-- Provided records --
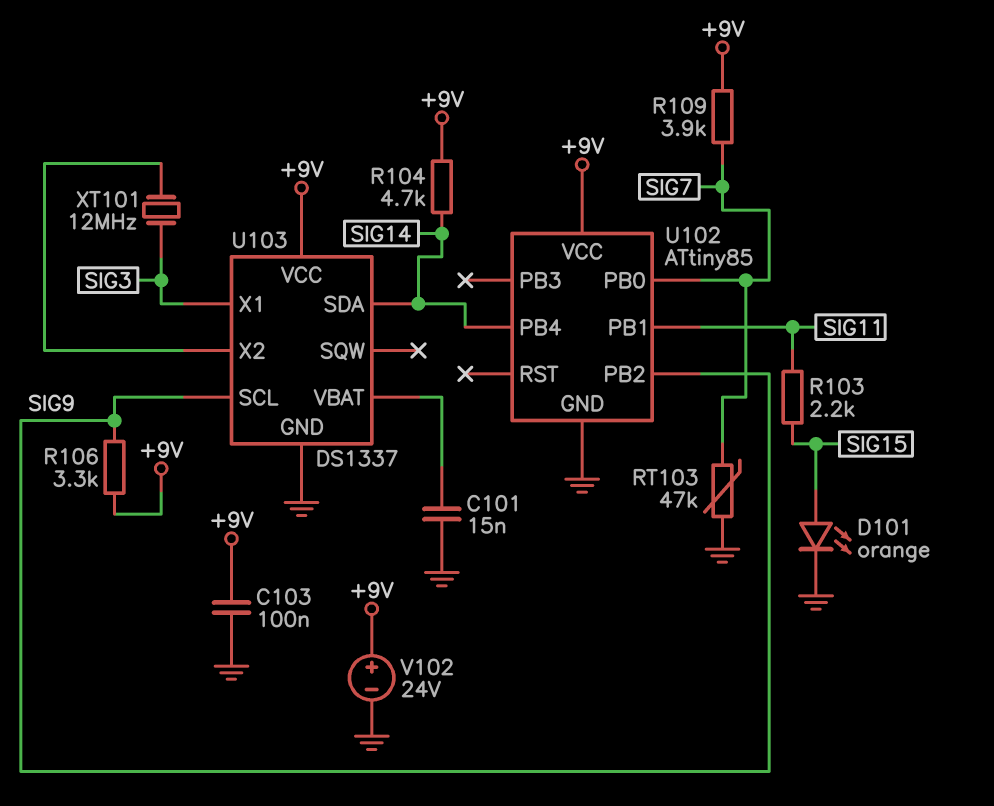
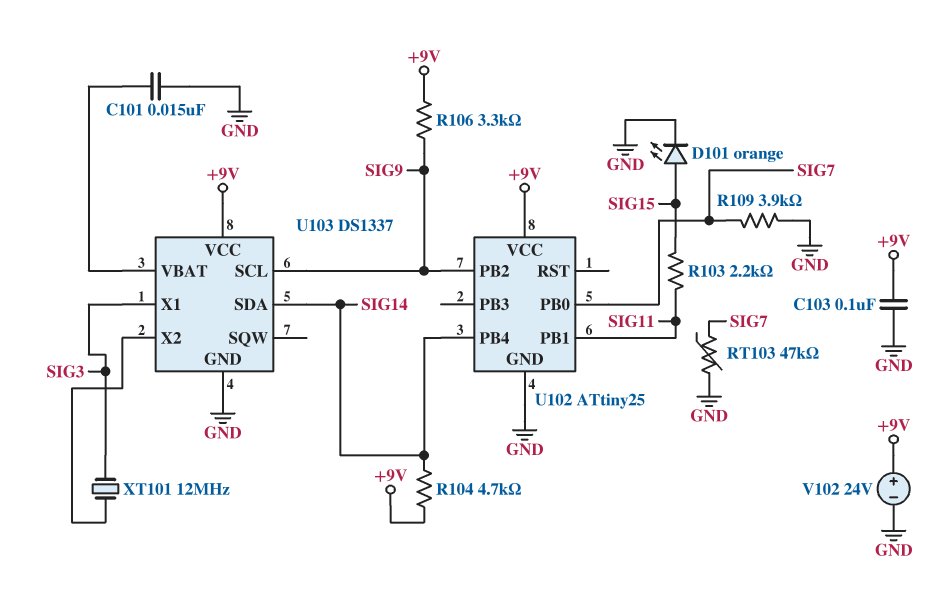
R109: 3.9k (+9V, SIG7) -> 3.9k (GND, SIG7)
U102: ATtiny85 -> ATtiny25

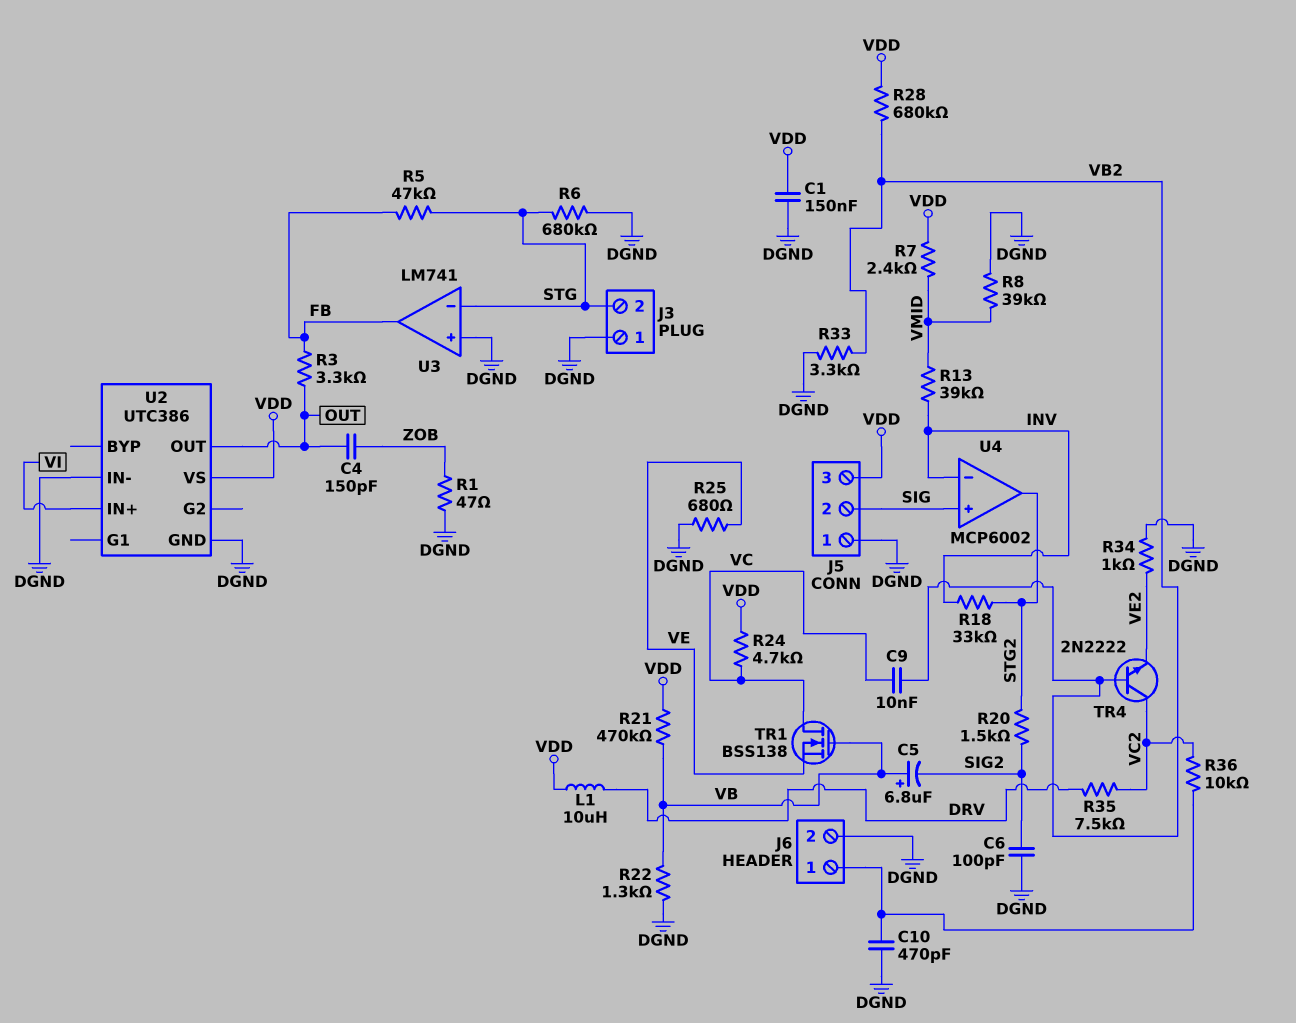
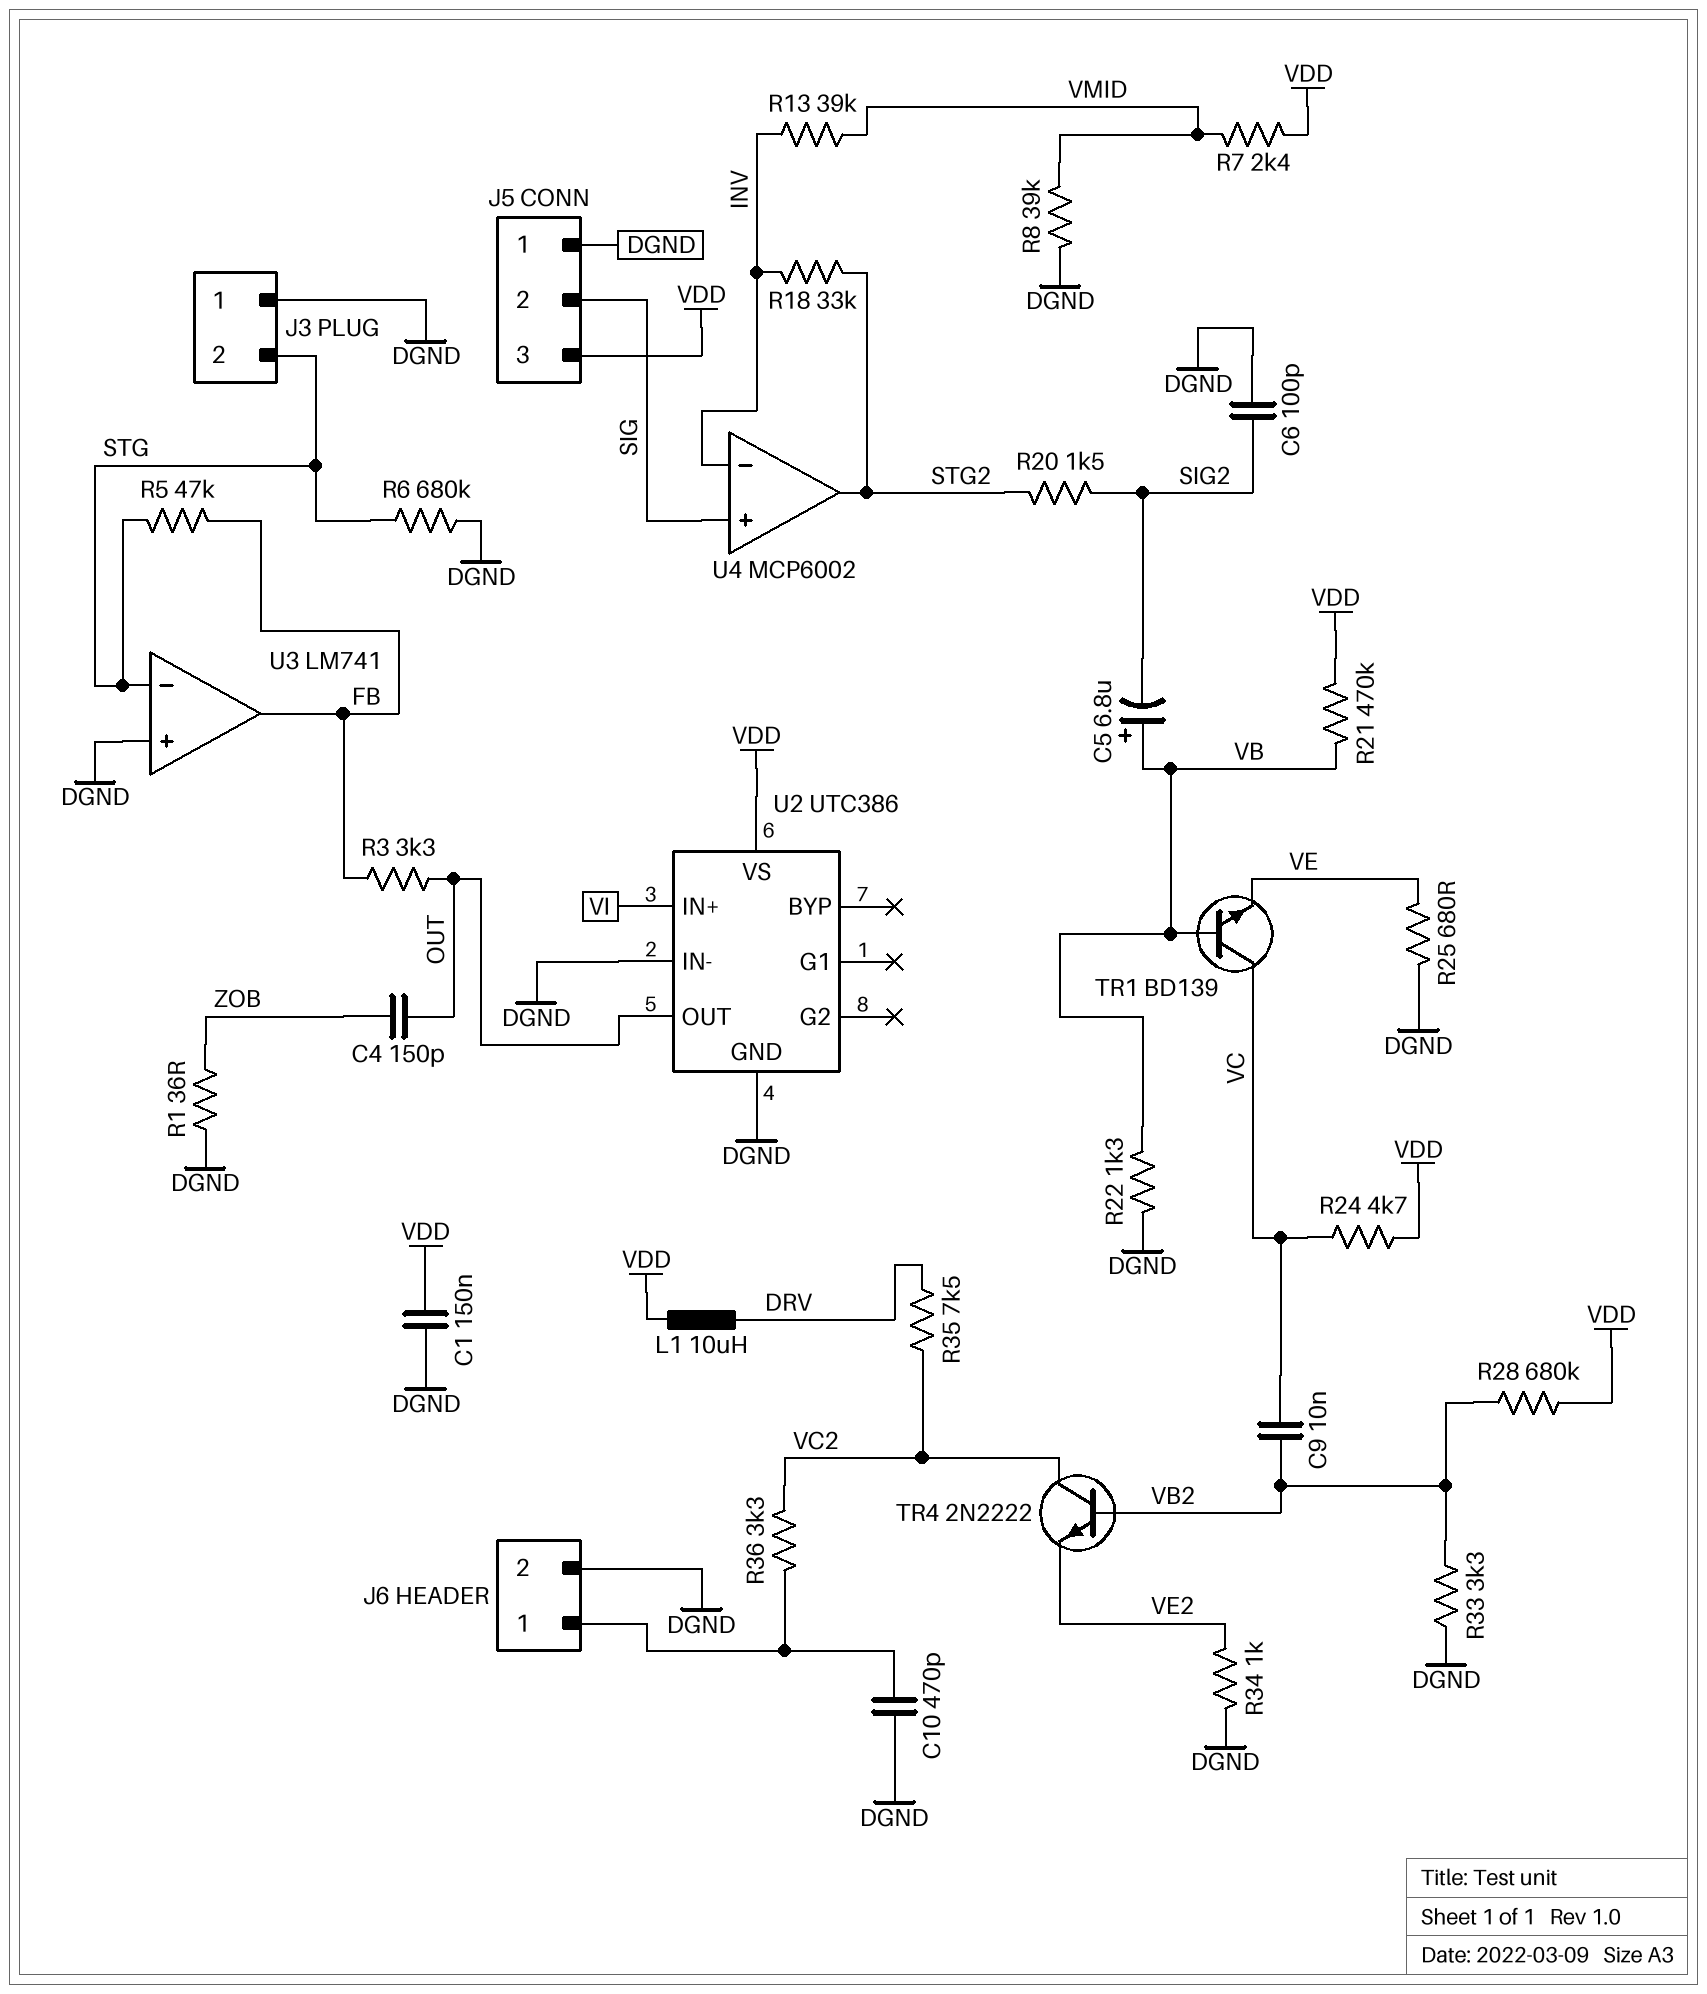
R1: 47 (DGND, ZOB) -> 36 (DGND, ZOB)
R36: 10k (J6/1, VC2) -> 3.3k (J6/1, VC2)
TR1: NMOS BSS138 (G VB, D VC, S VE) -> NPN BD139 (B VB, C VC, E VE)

-- Work required --
All entries above are to be reproduced exactly, with no pictures.

-- Reply --
R109: 3.9k (+9V, SIG7) -> 3.9k (GND, SIG7)
U102: ATtiny85 -> ATtiny25

R1: 47 (DGND, ZOB) -> 36 (DGND, ZOB)
R36: 10k (J6/1, VC2) -> 3.3k (J6/1, VC2)
TR1: NMOS BSS138 (G VB, D VC, S VE) -> NPN BD139 (B VB, C VC, E VE)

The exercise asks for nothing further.